**Work order**
Your reply should reproduce each record precisely as written.

**Items from a data source**
┌────────
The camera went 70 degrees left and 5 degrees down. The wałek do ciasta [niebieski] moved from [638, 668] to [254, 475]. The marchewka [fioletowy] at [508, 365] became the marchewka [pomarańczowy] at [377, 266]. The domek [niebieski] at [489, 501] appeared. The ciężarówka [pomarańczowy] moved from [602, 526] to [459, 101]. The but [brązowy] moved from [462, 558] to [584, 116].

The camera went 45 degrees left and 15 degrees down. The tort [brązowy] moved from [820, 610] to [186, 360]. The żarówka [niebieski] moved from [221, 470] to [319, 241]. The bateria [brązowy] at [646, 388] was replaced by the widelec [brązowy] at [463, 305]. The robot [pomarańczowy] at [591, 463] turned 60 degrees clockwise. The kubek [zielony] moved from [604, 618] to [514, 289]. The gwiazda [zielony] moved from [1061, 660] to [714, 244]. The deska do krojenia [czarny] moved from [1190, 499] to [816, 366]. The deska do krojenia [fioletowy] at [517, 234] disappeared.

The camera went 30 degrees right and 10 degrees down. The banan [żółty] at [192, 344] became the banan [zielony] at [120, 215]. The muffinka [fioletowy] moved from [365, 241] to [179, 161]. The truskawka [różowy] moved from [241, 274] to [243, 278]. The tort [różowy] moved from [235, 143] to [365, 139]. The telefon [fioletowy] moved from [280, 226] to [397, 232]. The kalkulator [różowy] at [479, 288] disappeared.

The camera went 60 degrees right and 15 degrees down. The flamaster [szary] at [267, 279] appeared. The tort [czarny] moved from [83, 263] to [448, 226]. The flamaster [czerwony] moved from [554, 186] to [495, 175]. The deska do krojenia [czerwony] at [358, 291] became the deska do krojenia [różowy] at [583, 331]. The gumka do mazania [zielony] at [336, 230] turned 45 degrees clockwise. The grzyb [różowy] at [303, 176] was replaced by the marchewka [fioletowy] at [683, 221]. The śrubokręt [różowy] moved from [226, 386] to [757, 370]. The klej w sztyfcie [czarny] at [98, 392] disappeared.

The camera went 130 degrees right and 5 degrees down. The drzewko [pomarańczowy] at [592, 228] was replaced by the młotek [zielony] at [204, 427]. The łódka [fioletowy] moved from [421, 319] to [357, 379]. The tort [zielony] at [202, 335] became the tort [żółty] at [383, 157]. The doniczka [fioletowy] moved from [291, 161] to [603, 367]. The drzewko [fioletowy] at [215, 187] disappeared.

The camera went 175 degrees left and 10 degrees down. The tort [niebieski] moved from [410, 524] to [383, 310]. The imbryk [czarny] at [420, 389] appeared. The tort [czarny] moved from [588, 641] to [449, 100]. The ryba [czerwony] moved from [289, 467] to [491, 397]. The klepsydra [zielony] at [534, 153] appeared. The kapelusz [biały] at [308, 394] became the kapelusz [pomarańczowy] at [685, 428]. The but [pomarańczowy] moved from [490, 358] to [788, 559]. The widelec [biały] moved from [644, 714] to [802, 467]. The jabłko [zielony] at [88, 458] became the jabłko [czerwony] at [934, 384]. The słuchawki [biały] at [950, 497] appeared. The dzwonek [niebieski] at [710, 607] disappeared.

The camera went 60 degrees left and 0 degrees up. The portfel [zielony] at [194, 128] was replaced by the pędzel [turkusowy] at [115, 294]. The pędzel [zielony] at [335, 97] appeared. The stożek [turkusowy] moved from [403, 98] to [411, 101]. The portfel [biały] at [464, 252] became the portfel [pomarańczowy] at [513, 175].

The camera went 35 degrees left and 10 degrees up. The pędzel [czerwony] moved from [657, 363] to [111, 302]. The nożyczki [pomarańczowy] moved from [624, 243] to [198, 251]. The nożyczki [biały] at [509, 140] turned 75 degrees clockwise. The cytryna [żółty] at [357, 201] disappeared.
└────────
**Solved problem**
The camera went 70 degrees left and 5 degrees down. The wałek do ciasta [niebieski] moved from [638, 668] to [254, 475]. The marchewka [fioletowy] at [508, 365] became the marchewka [pomarańczowy] at [377, 266]. The domek [niebieski] at [489, 501] appeared. The ciężarówka [pomarańczowy] moved from [602, 526] to [459, 101]. The but [brązowy] moved from [462, 558] to [584, 116].

The camera went 45 degrees left and 15 degrees down. The tort [brązowy] moved from [820, 610] to [186, 360]. The żarówka [niebieski] moved from [221, 470] to [319, 241]. The bateria [brązowy] at [646, 388] was replaced by the widelec [brązowy] at [463, 305]. The robot [pomarańczowy] at [591, 463] turned 60 degrees clockwise. The kubek [zielony] moved from [604, 618] to [514, 289]. The gwiazda [zielony] moved from [1061, 660] to [714, 244]. The deska do krojenia [czarny] moved from [1190, 499] to [816, 366]. The deska do krojenia [fioletowy] at [517, 234] disappeared.

The camera went 30 degrees right and 10 degrees down. The banan [żółty] at [192, 344] became the banan [zielony] at [120, 215]. The muffinka [fioletowy] moved from [365, 241] to [179, 161]. The truskawka [różowy] moved from [241, 274] to [243, 278]. The tort [różowy] moved from [235, 143] to [365, 139]. The telefon [fioletowy] moved from [280, 226] to [397, 232]. The kalkulator [różowy] at [479, 288] disappeared.

The camera went 60 degrees right and 15 degrees down. The flamaster [szary] at [267, 279] appeared. The tort [czarny] moved from [83, 263] to [448, 226]. The flamaster [czerwony] moved from [554, 186] to [495, 175]. The deska do krojenia [czerwony] at [358, 291] became the deska do krojenia [różowy] at [583, 331]. The gumka do mazania [zielony] at [336, 230] turned 45 degrees clockwise. The grzyb [różowy] at [303, 176] was replaced by the marchewka [fioletowy] at [683, 221]. The śrubokręt [różowy] moved from [226, 386] to [757, 370]. The klej w sztyfcie [czarny] at [98, 392] disappeared.

The camera went 130 degrees right and 5 degrees down. The drzewko [pomarańczowy] at [592, 228] was replaced by the młotek [zielony] at [204, 427]. The łódka [fioletowy] moved from [421, 319] to [357, 379]. The tort [zielony] at [202, 335] became the tort [żółty] at [383, 157]. The doniczka [fioletowy] moved from [291, 161] to [603, 367]. The drzewko [fioletowy] at [215, 187] disappeared.

The camera went 175 degrees left and 10 degrees down. The tort [niebieski] moved from [410, 524] to [383, 310]. The imbryk [czarny] at [420, 389] appeared. The tort [czarny] moved from [588, 641] to [449, 100]. The ryba [czerwony] moved from [289, 467] to [491, 397]. The klepsydra [zielony] at [534, 153] appeared. The kapelusz [biały] at [308, 394] became the kapelusz [pomarańczowy] at [685, 428]. The but [pomarańczowy] moved from [490, 358] to [788, 559]. The widelec [biały] moved from [644, 714] to [802, 467]. The jabłko [zielony] at [88, 458] became the jabłko [czerwony] at [934, 384]. The słuchawki [biały] at [950, 497] appeared. The dzwonek [niebieski] at [710, 607] disappeared.

The camera went 60 degrees left and 0 degrees up. The portfel [zielony] at [194, 128] was replaced by the pędzel [turkusowy] at [115, 294]. The pędzel [zielony] at [335, 97] appeared. The stożek [turkusowy] moved from [403, 98] to [411, 101]. The portfel [biały] at [464, 252] became the portfel [pomarańczowy] at [513, 175].

The camera went 35 degrees left and 10 degrees up. The pędzel [czerwony] moved from [657, 363] to [111, 302]. The nożyczki [pomarańczowy] moved from [624, 243] to [198, 251]. The nożyczki [biały] at [509, 140] turned 75 degrees clockwise. The cytryna [żółty] at [357, 201] disappeared.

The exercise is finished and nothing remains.